**** Data provided

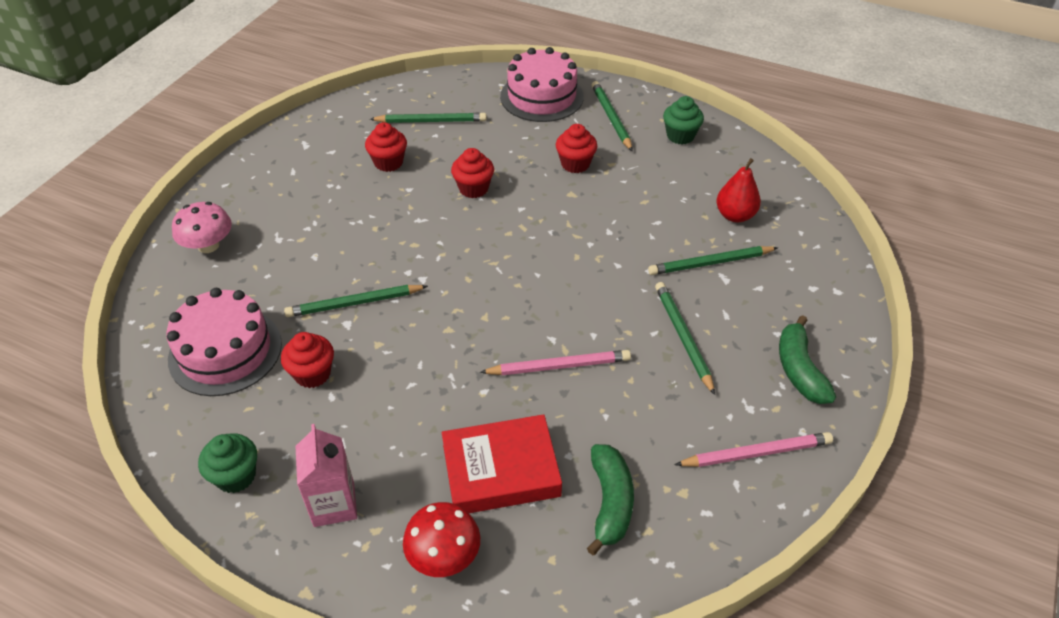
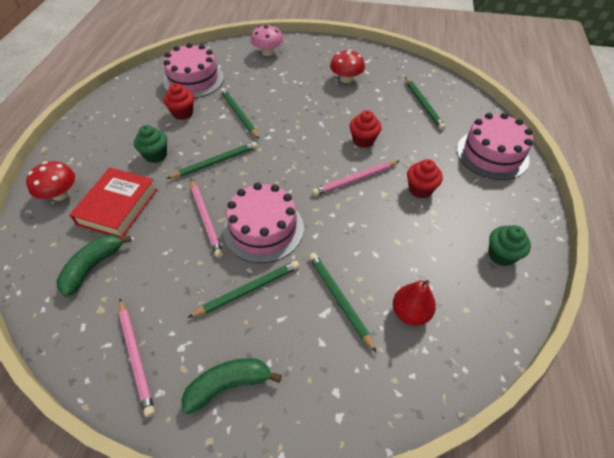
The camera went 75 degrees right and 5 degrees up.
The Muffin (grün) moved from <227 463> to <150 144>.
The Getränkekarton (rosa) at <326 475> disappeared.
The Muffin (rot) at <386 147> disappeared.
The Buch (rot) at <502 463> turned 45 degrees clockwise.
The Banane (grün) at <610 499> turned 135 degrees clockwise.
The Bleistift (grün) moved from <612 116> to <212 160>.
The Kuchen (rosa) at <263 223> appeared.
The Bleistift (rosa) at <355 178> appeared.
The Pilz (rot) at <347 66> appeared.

********

§ **What is required**
Please give an exact copy of the lines above, beginning with the line containing "The Muffin (grün)" and running through the line containing "The Bleistift (rosa) at <355 178> appeared.", and of no other lines.

§ **Result**
The Muffin (grün) moved from <227 463> to <150 144>.
The Getränkekarton (rosa) at <326 475> disappeared.
The Muffin (rot) at <386 147> disappeared.
The Buch (rot) at <502 463> turned 45 degrees clockwise.
The Banane (grün) at <610 499> turned 135 degrees clockwise.
The Bleistift (grün) moved from <612 116> to <212 160>.
The Kuchen (rosa) at <263 223> appeared.
The Bleistift (rosa) at <355 178> appeared.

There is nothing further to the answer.